■ **Problem description**
Return the entries below word for word. No picture belongs in the copy.
(The data)
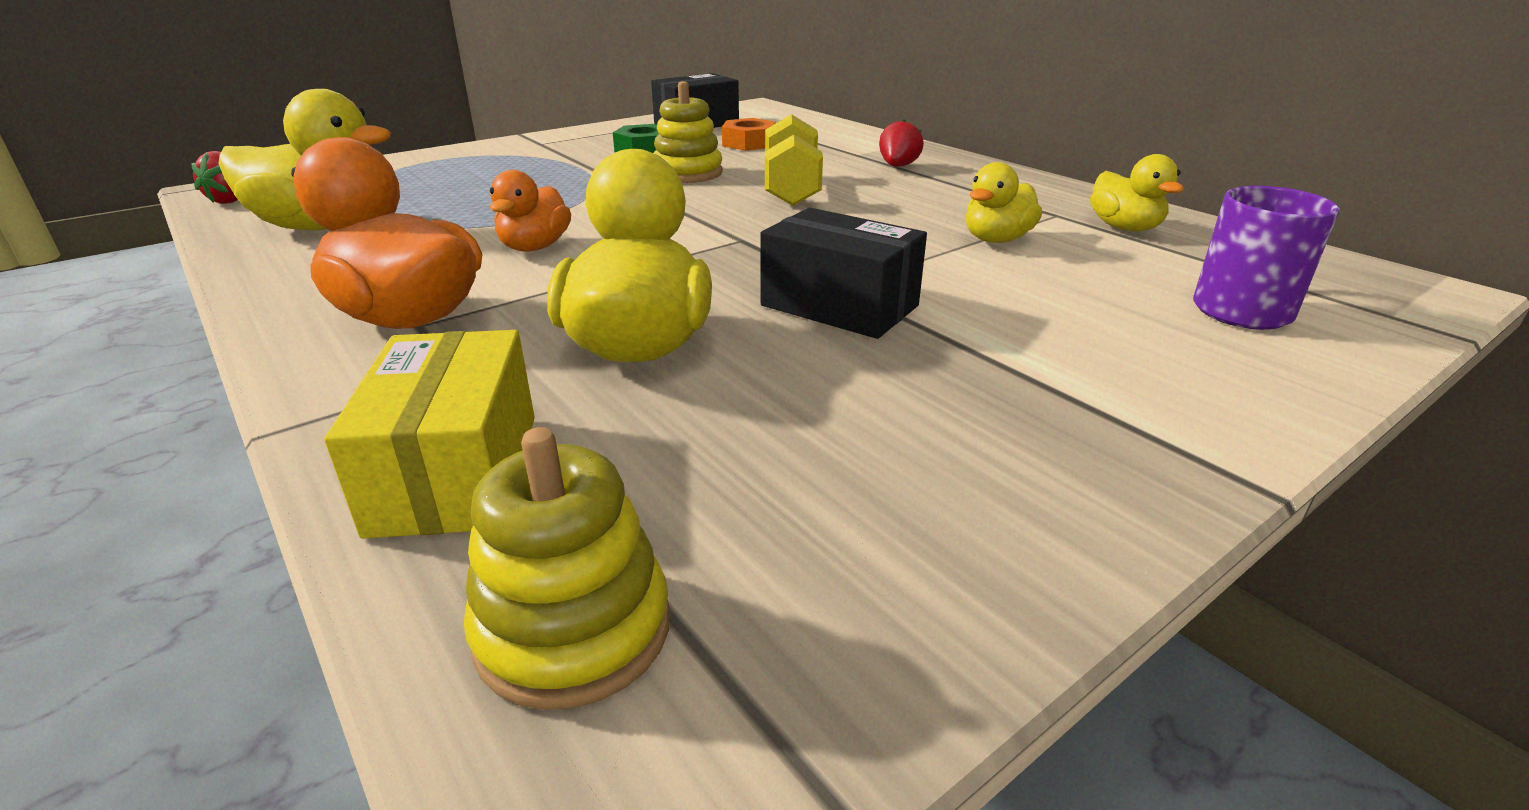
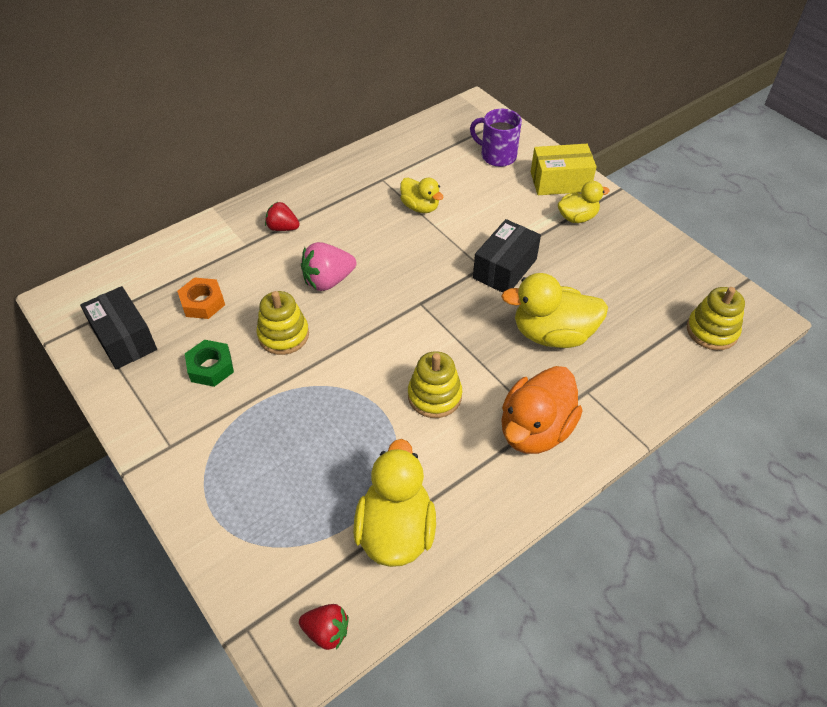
camera: 90 degrees left, 20 degrees up
(456, 472) = (653, 374): yellow box -> yellow box (560, 182)
(535, 247) = (434, 396): orange duck -> yellow stacking toy
(791, 189) = (328, 281): yellow dumbbell -> pink strawberry
(1124, 228) = (403, 162): yellow duck -> yellow duck (577, 217)

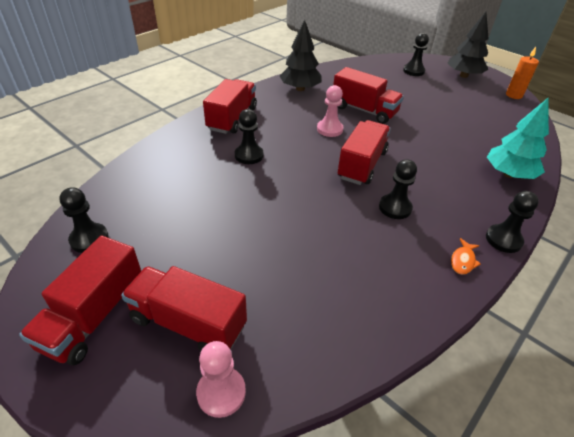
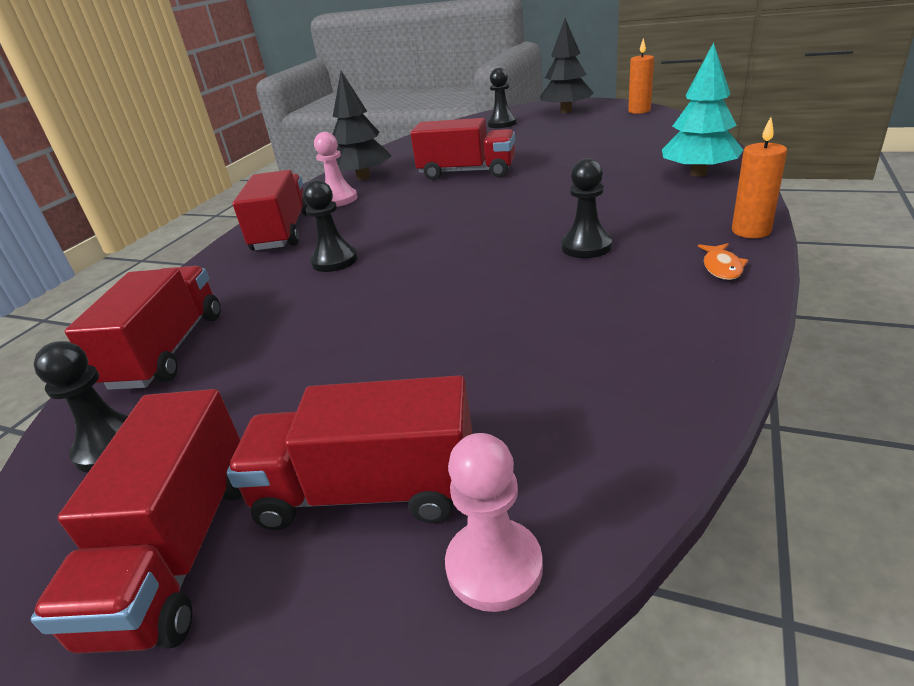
camera: 15 degrees left, 10 degrees down
(329, 129) = (434, 202): pink pawn -> pink pawn (339, 199)
(362, 165) = (506, 221): red truck -> red truck (168, 350)
(503, 240) = (751, 231): black pawn -> orange candle

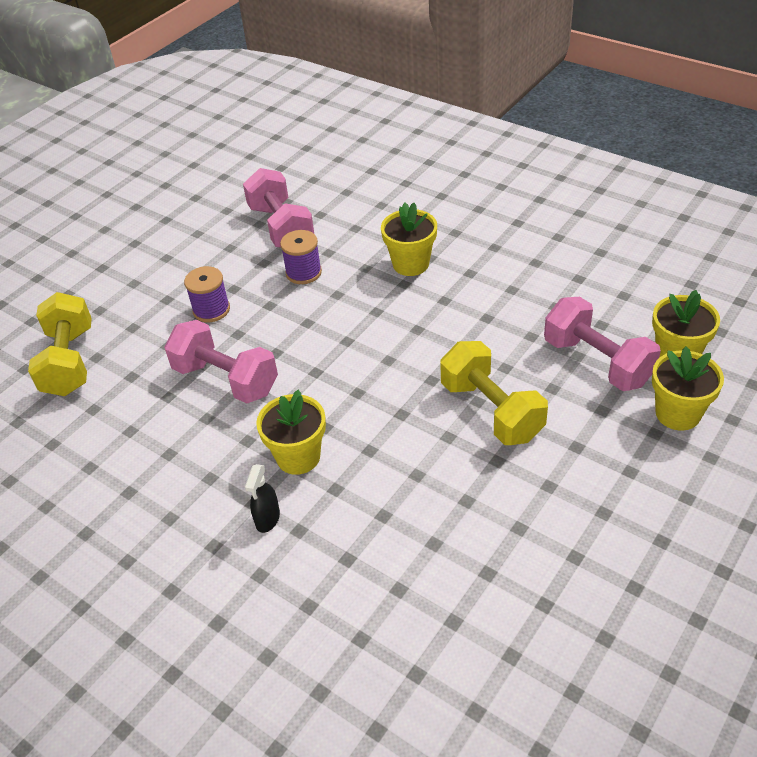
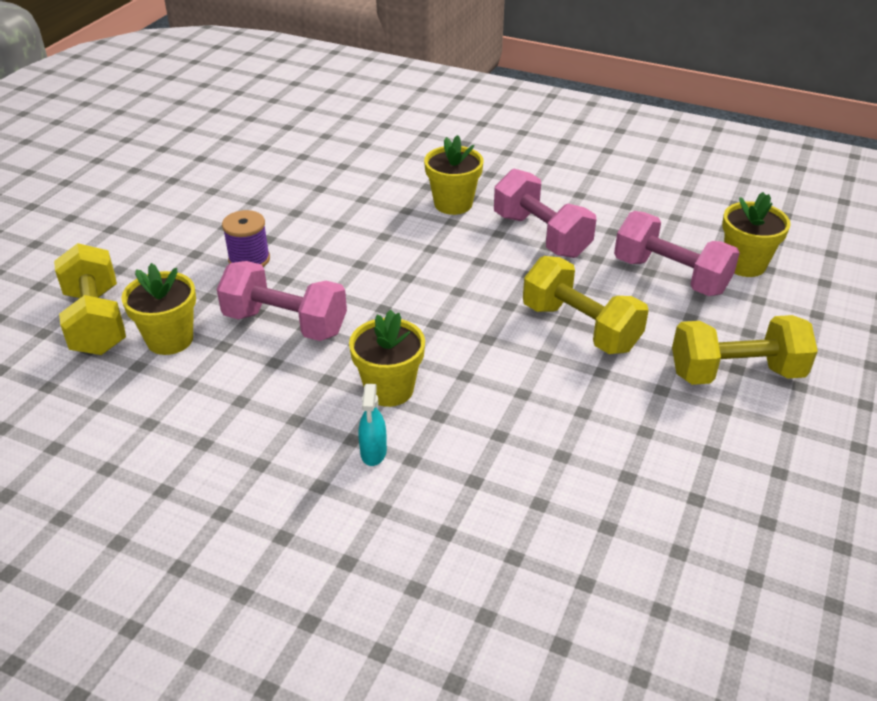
camera: 15 degrees left, 5 degrees down
(267, 519) = (373, 452): black spray bottle -> turquoise spray bottle
(281, 227) = (304, 179): pink dumbbell -> pink dumbbell (541, 235)
(303, 273) = (341, 219): purple spool -> none
(627, 476) = (736, 373): none -> yellow dumbbell
(677, 413) = (764, 314): yellow flower pot -> yellow flower pot (170, 339)

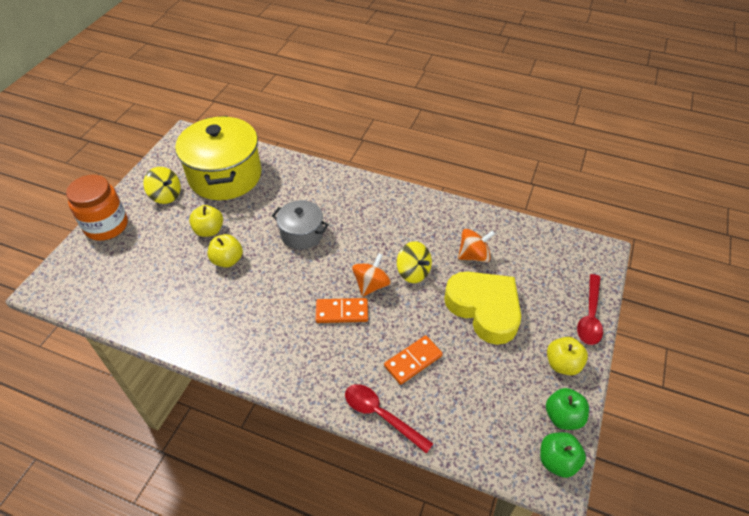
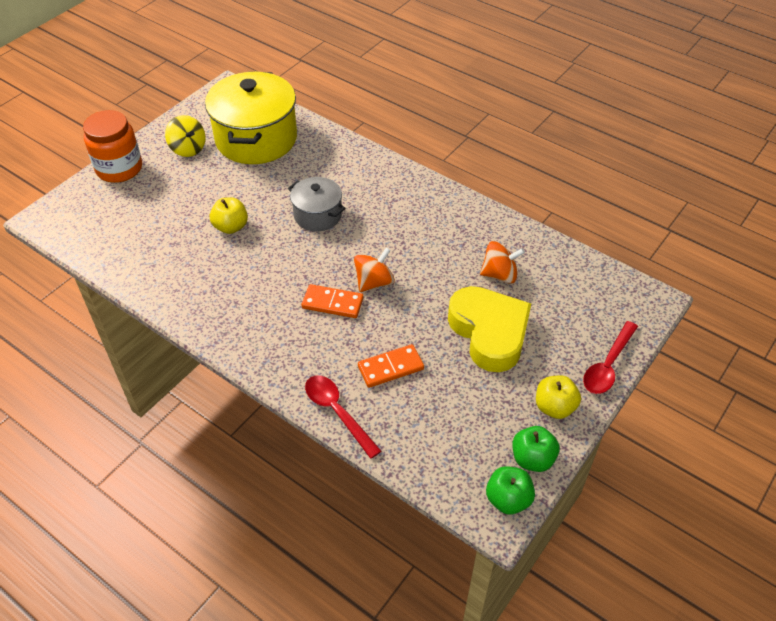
camera: 15 degrees right, 0 degrees up
(209, 230) = (221, 193): yellow apple -> none
(413, 272) = (424, 278): yellow spinning top -> none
(End The data)
■ **Result for this exercise**
camera: 90 degrees left, 20 degrees up
(456, 472) = (653, 374): yellow box -> yellow box (560, 182)
(535, 247) = (434, 396): orange duck -> yellow stacking toy
(791, 189) = (328, 281): yellow dumbbell -> pink strawberry
(1124, 228) = (403, 162): yellow duck -> yellow duck (577, 217)

camera: 15 degrees left, 10 degrees down
(329, 129) = (434, 202): pink pawn -> pink pawn (339, 199)
(362, 165) = (506, 221): red truck -> red truck (168, 350)
(503, 240) = (751, 231): black pawn -> orange candle

camera: 15 degrees left, 5 degrees down
(267, 519) = (373, 452): black spray bottle -> turquoise spray bottle
(281, 227) = (304, 179): pink dumbbell -> pink dumbbell (541, 235)
(303, 273) = (341, 219): purple spool -> none
(627, 476) = (736, 373): none -> yellow dumbbell
(677, 413) = (764, 314): yellow flower pot -> yellow flower pot (170, 339)

camera: 15 degrees right, 0 degrees up
(209, 230) = (221, 193): yellow apple -> none
(413, 272) = (424, 278): yellow spinning top -> none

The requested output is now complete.